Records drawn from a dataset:

══════

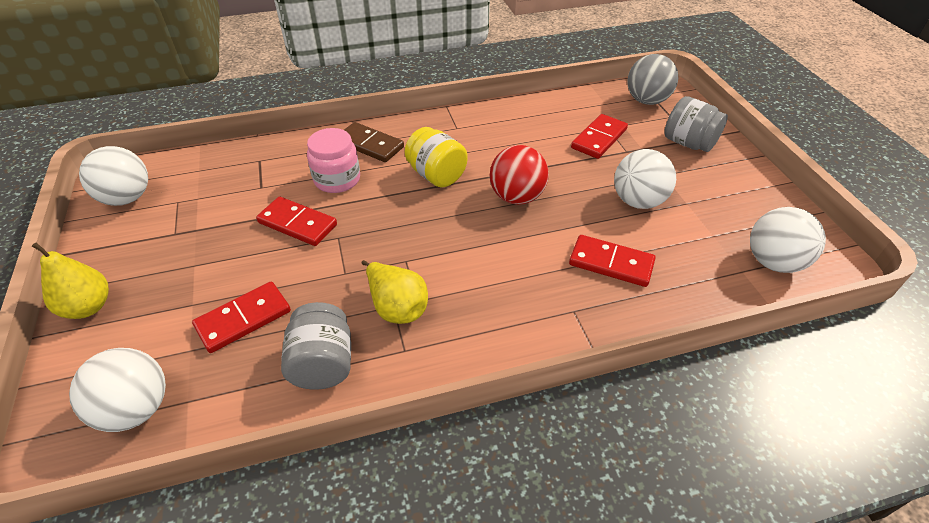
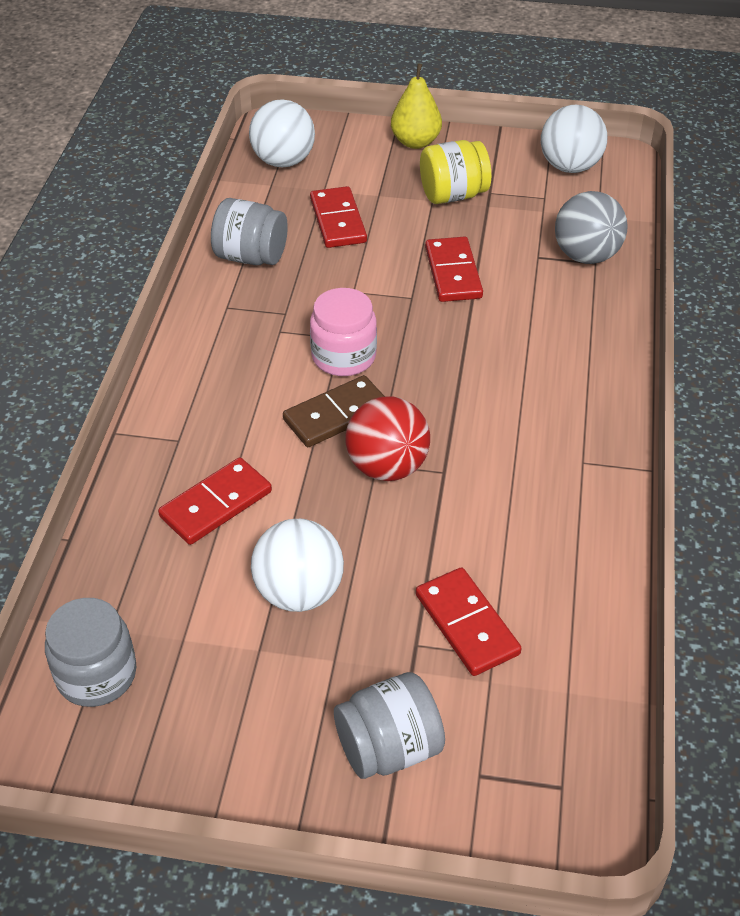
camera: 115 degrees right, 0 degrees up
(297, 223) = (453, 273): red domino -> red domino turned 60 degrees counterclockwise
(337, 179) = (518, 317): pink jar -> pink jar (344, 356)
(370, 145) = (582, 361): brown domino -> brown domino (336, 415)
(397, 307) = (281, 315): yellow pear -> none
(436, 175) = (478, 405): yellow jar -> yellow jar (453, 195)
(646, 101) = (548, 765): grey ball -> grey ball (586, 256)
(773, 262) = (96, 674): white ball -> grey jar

══════

Work task: In the copy, every entry must appear exactly as written, and no picture may appear.

Exercise response:
camera: 115 degrees right, 0 degrees up
(297, 223) = (453, 273): red domino -> red domino turned 60 degrees counterclockwise
(337, 179) = (518, 317): pink jar -> pink jar (344, 356)
(370, 145) = (582, 361): brown domino -> brown domino (336, 415)
(397, 307) = (281, 315): yellow pear -> none
(436, 175) = (478, 405): yellow jar -> yellow jar (453, 195)
(646, 101) = (548, 765): grey ball -> grey ball (586, 256)
(773, 262) = (96, 674): white ball -> grey jar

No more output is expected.